● **ASSIGNMENT**:
The reply should contain every entry below exactly as written, with no images.

● **DATA**:
########
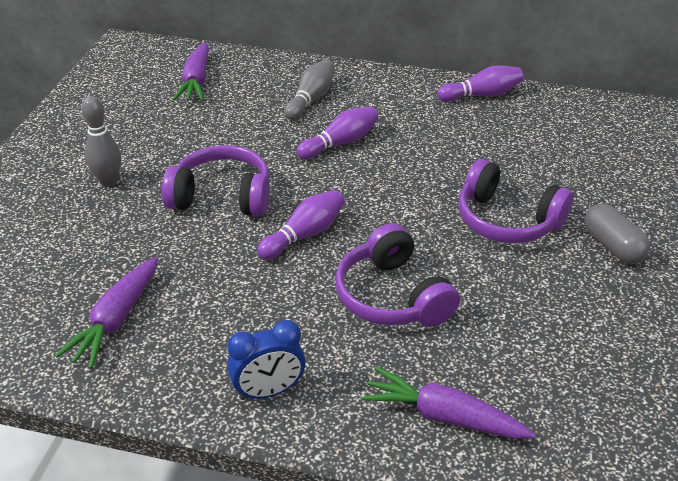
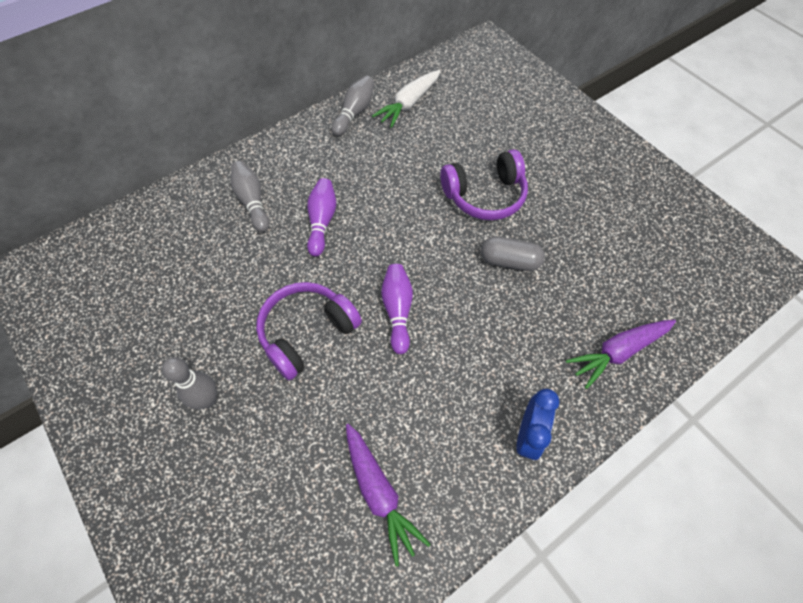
camera: 50 degrees left, 20 degrees up
(196, 81) = (142, 255): purple carrot -> none
(392, 296) = (500, 304): purple headphones -> none
(482, 95) = (354, 113): purple bowling pin -> grey bowling pin
(542, 117) = (408, 104): none -> white carrot
(612, 246) = (550, 167): grey capsule -> grey capsule (509, 261)

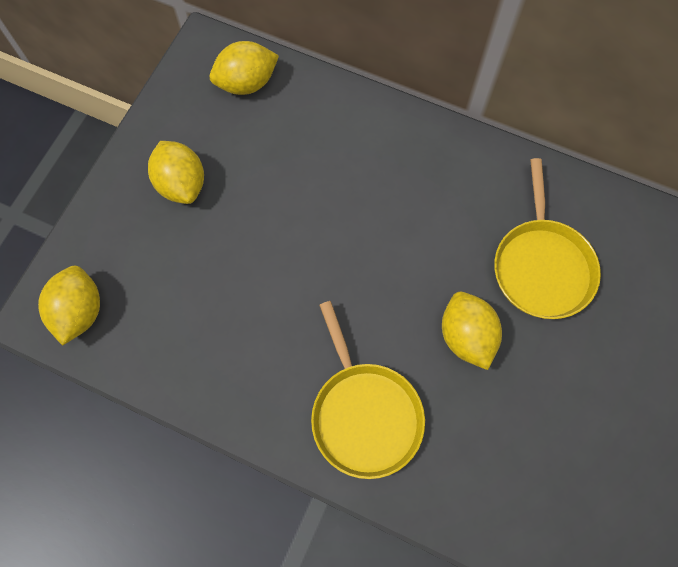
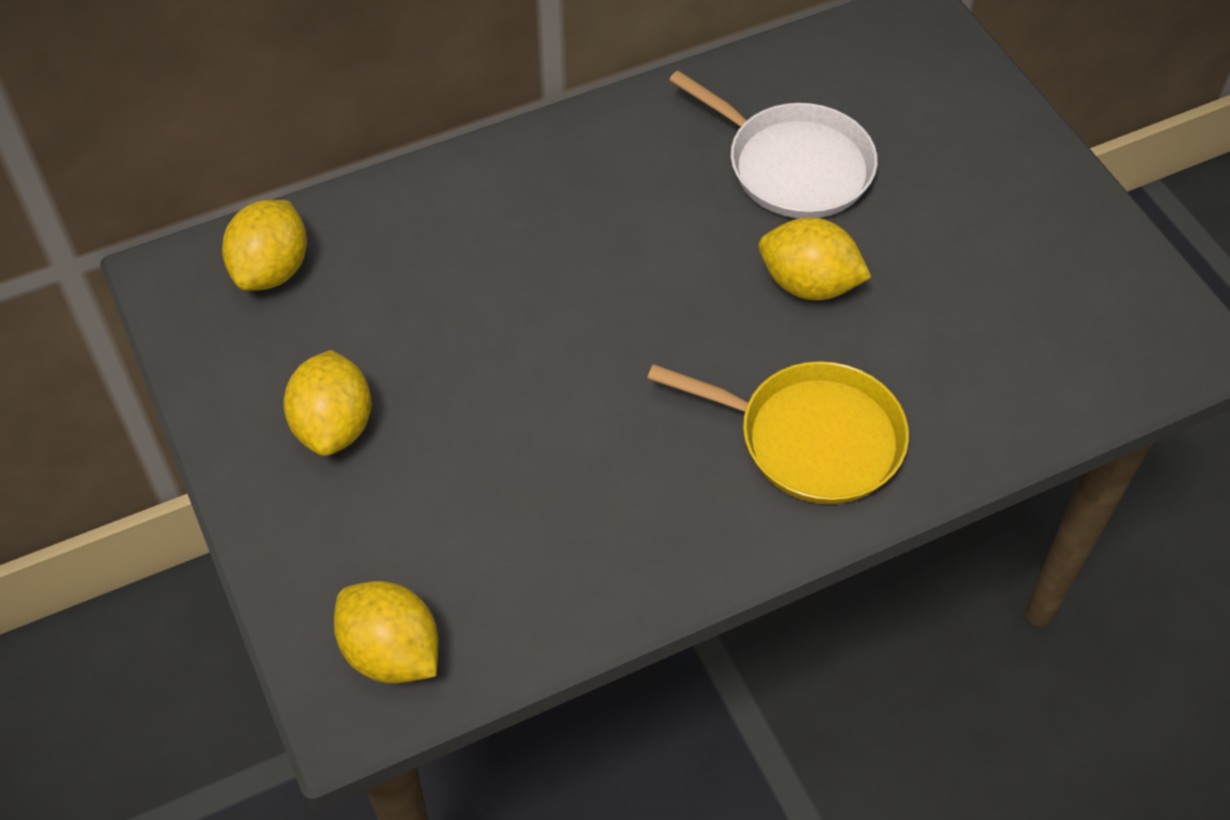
camera: 50 degrees left, 15 degrees down
(181, 184) = (334, 426): yellow lemon -> yellow lemon turned 75 degrees clockwise
(542, 266) = (793, 166): yellow pan -> white pan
########
● **SOLUTION FOR THIS PROBLEM**:
camera: 50 degrees left, 20 degrees up
(196, 81) = (142, 255): purple carrot -> none
(392, 296) = (500, 304): purple headphones -> none
(482, 95) = (354, 113): purple bowling pin -> grey bowling pin
(542, 117) = (408, 104): none -> white carrot
(612, 246) = (550, 167): grey capsule -> grey capsule (509, 261)

camera: 50 degrees left, 15 degrees down
(181, 184) = (334, 426): yellow lemon -> yellow lemon turned 75 degrees clockwise
(542, 266) = (793, 166): yellow pan -> white pan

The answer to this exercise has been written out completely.